Itemized modification records
Start of Block

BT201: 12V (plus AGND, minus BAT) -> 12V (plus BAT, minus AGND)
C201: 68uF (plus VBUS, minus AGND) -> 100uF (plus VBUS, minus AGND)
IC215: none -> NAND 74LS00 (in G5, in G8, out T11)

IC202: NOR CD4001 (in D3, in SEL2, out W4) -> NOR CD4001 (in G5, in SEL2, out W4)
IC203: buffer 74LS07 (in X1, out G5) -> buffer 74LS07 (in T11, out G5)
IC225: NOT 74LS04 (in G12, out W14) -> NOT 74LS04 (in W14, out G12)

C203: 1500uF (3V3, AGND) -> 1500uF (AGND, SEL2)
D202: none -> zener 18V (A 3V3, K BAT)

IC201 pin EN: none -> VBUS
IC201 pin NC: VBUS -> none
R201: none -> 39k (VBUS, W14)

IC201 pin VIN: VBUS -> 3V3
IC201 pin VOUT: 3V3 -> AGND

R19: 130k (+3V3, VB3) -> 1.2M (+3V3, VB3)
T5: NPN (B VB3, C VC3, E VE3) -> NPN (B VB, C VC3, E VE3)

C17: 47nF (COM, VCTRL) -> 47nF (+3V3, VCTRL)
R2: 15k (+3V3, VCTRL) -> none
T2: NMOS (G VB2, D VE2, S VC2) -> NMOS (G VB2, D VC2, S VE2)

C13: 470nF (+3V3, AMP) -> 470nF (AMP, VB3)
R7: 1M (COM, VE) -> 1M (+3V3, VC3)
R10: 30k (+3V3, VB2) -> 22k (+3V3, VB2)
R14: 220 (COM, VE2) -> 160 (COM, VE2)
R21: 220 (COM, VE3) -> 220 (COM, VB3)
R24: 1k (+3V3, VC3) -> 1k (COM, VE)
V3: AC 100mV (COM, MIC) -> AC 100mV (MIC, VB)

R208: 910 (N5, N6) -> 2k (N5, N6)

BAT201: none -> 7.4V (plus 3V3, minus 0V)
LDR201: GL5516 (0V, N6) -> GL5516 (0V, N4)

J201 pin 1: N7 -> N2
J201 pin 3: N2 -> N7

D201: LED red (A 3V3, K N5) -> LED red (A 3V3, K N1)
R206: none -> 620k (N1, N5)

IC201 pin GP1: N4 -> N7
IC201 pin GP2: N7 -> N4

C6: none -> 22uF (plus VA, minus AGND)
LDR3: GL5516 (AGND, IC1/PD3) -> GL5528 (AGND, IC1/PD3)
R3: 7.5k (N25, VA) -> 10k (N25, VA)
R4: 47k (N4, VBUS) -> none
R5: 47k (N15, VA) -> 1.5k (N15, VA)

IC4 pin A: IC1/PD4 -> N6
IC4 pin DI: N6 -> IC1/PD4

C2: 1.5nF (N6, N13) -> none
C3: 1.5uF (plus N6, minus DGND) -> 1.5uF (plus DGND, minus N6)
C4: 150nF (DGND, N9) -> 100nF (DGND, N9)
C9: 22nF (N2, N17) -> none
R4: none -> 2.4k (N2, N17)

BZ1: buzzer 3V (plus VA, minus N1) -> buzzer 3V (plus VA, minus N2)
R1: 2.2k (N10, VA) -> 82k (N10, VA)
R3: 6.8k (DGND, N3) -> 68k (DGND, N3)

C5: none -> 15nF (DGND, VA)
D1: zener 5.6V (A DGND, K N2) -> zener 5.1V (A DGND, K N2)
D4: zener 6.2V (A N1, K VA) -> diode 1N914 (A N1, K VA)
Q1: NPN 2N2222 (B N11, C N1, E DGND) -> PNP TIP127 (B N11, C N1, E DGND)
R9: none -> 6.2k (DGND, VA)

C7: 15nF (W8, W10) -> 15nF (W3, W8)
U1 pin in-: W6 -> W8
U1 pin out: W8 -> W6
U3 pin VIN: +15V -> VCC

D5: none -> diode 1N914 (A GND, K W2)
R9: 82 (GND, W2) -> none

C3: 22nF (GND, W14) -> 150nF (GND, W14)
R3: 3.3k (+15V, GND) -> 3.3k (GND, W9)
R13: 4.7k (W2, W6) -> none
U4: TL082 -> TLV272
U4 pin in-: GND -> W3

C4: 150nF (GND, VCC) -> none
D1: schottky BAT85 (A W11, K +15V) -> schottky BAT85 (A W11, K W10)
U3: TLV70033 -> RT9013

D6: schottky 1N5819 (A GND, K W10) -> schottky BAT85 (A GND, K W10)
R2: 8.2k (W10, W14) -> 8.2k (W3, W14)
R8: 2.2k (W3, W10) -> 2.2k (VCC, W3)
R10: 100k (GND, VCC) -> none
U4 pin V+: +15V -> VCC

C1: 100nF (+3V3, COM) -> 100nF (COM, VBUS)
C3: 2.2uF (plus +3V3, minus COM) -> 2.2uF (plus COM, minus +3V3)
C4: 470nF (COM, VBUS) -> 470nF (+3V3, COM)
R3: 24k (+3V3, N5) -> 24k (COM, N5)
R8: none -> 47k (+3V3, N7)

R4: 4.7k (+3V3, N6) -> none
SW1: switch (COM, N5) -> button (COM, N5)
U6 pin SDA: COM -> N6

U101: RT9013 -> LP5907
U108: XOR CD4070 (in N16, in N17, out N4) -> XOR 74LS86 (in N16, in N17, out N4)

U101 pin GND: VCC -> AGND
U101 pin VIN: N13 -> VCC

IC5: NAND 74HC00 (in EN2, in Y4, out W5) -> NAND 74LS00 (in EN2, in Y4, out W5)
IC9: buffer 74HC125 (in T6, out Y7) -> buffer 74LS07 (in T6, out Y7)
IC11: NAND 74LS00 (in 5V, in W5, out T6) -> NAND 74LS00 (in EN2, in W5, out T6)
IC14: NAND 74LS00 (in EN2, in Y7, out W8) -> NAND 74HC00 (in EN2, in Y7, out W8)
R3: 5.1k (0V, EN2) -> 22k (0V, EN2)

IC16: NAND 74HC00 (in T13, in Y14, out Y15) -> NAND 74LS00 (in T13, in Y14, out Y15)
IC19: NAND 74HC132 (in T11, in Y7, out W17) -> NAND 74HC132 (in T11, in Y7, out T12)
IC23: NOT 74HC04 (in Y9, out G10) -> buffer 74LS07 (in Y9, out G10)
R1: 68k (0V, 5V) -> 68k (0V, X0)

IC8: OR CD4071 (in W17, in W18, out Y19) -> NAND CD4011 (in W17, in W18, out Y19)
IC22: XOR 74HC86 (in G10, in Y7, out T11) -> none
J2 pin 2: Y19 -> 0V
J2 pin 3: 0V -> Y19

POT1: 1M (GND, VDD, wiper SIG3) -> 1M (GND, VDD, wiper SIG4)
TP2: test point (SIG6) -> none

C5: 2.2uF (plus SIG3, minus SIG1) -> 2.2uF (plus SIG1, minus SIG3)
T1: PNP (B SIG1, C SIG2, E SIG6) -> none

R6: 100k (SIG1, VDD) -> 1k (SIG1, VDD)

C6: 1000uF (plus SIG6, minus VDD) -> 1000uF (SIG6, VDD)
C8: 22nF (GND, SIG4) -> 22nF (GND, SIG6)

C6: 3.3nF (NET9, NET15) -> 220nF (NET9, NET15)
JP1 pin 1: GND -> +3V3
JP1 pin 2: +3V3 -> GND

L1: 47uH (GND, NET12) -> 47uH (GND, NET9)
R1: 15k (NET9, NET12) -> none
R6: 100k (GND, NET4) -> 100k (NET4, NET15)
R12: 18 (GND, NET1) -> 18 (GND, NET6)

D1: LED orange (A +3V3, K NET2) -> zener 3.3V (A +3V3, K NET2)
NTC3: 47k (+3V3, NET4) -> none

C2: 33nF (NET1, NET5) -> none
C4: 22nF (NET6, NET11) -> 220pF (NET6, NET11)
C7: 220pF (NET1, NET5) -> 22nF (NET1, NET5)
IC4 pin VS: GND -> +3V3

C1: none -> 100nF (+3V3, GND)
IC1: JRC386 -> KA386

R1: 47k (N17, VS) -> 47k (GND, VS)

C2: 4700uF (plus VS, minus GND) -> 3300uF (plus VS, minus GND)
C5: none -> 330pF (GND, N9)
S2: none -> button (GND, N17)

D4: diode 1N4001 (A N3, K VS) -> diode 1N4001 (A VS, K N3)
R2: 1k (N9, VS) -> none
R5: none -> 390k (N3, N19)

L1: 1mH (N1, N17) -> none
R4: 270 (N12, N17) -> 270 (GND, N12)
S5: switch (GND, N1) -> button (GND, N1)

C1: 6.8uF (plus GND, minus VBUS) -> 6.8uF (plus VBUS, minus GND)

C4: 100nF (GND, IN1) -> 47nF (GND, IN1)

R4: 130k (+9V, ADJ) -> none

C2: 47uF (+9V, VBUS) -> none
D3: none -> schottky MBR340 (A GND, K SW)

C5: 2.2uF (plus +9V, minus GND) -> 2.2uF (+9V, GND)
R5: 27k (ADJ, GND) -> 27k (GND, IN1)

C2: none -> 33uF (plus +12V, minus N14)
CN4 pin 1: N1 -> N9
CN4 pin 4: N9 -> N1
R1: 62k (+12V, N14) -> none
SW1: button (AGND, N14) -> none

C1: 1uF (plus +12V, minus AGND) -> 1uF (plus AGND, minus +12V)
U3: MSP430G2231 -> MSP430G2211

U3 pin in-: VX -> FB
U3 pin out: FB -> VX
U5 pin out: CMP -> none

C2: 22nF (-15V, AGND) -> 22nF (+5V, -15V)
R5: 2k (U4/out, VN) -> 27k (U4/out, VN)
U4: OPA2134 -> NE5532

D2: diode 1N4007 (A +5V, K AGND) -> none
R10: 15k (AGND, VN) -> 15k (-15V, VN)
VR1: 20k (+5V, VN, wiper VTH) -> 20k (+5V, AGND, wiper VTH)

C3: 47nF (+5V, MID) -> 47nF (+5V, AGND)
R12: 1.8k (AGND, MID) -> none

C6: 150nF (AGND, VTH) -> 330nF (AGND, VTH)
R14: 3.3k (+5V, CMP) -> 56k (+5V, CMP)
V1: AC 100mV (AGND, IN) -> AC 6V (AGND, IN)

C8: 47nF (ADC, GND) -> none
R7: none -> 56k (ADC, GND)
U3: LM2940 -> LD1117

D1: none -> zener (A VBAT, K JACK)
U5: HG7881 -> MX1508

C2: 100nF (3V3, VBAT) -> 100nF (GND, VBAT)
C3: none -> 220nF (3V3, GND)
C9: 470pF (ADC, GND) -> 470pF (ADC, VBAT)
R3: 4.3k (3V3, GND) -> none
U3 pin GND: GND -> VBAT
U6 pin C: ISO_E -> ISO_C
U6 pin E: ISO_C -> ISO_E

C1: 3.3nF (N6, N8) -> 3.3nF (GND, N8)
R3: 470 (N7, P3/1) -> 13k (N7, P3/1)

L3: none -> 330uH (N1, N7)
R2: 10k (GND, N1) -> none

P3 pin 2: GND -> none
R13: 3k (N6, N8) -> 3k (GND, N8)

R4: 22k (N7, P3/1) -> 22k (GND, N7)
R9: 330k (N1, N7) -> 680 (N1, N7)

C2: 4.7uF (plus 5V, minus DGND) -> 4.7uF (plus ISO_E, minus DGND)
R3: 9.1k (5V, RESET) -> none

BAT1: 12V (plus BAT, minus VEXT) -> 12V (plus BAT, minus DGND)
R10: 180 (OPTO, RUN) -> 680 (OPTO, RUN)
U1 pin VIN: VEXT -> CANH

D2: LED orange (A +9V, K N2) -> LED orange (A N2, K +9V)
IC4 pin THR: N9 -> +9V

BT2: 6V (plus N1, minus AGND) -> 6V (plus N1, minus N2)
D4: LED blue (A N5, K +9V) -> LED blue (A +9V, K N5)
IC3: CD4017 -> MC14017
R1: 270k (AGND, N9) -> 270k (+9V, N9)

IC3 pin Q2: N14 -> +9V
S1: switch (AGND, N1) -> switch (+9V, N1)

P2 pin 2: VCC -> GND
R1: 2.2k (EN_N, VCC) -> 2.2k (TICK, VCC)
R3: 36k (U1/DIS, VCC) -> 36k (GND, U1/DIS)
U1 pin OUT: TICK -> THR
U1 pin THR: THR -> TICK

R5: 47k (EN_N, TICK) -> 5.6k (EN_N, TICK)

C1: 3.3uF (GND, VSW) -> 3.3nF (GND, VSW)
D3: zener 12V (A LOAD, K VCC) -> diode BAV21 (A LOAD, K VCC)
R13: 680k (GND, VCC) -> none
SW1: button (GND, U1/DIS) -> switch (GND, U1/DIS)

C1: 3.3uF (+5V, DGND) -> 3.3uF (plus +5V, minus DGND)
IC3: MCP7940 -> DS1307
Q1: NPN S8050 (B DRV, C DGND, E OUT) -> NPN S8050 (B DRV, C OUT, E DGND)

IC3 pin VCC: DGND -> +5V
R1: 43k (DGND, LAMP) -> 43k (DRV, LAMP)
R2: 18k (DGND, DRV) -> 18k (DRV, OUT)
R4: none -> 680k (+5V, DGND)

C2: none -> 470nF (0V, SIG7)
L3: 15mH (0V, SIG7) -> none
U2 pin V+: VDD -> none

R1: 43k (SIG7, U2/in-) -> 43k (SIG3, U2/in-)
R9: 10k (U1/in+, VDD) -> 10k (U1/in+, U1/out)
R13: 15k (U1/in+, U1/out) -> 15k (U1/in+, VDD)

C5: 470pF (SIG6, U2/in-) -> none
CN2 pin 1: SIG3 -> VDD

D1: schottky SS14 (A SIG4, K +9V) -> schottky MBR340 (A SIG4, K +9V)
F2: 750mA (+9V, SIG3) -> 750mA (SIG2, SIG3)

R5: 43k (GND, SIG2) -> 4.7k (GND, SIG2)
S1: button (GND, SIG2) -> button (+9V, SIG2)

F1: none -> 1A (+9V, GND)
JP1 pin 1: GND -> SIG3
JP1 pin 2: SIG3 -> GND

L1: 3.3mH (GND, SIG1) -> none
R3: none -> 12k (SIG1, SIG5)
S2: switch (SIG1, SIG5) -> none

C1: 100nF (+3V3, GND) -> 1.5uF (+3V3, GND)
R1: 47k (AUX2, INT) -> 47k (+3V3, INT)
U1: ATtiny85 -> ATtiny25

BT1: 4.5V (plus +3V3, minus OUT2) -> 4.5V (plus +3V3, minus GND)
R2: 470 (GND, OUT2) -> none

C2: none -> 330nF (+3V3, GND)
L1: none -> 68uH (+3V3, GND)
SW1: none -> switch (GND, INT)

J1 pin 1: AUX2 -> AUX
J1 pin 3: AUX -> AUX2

End of Block

ASSIGNMENT
Please copy the lines above from the line with "C5: 2.2uF (plus SIG3, minus" up to and including the line with "R5: 27k (ADJ, GND) -> 27k (GND, IN1)", exactly as written and with nothing else.

YOUR SOLUTION
C5: 2.2uF (plus SIG3, minus SIG1) -> 2.2uF (plus SIG1, minus SIG3)
T1: PNP (B SIG1, C SIG2, E SIG6) -> none

R6: 100k (SIG1, VDD) -> 1k (SIG1, VDD)

C6: 1000uF (plus SIG6, minus VDD) -> 1000uF (SIG6, VDD)
C8: 22nF (GND, SIG4) -> 22nF (GND, SIG6)

C6: 3.3nF (NET9, NET15) -> 220nF (NET9, NET15)
JP1 pin 1: GND -> +3V3
JP1 pin 2: +3V3 -> GND

L1: 47uH (GND, NET12) -> 47uH (GND, NET9)
R1: 15k (NET9, NET12) -> none
R6: 100k (GND, NET4) -> 100k (NET4, NET15)
R12: 18 (GND, NET1) -> 18 (GND, NET6)

D1: LED orange (A +3V3, K NET2) -> zener 3.3V (A +3V3, K NET2)
NTC3: 47k (+3V3, NET4) -> none

C2: 33nF (NET1, NET5) -> none
C4: 22nF (NET6, NET11) -> 220pF (NET6, NET11)
C7: 220pF (NET1, NET5) -> 22nF (NET1, NET5)
IC4 pin VS: GND -> +3V3

C1: none -> 100nF (+3V3, GND)
IC1: JRC386 -> KA386

R1: 47k (N17, VS) -> 47k (GND, VS)

C2: 4700uF (plus VS, minus GND) -> 3300uF (plus VS, minus GND)
C5: none -> 330pF (GND, N9)
S2: none -> button (GND, N17)

D4: diode 1N4001 (A N3, K VS) -> diode 1N4001 (A VS, K N3)
R2: 1k (N9, VS) -> none
R5: none -> 390k (N3, N19)

L1: 1mH (N1, N17) -> none
R4: 270 (N12, N17) -> 270 (GND, N12)
S5: switch (GND, N1) -> button (GND, N1)

C1: 6.8uF (plus GND, minus VBUS) -> 6.8uF (plus VBUS, minus GND)

C4: 100nF (GND, IN1) -> 47nF (GND, IN1)

R4: 130k (+9V, ADJ) -> none

C2: 47uF (+9V, VBUS) -> none
D3: none -> schottky MBR340 (A GND, K SW)

C5: 2.2uF (plus +9V, minus GND) -> 2.2uF (+9V, GND)
R5: 27k (ADJ, GND) -> 27k (GND, IN1)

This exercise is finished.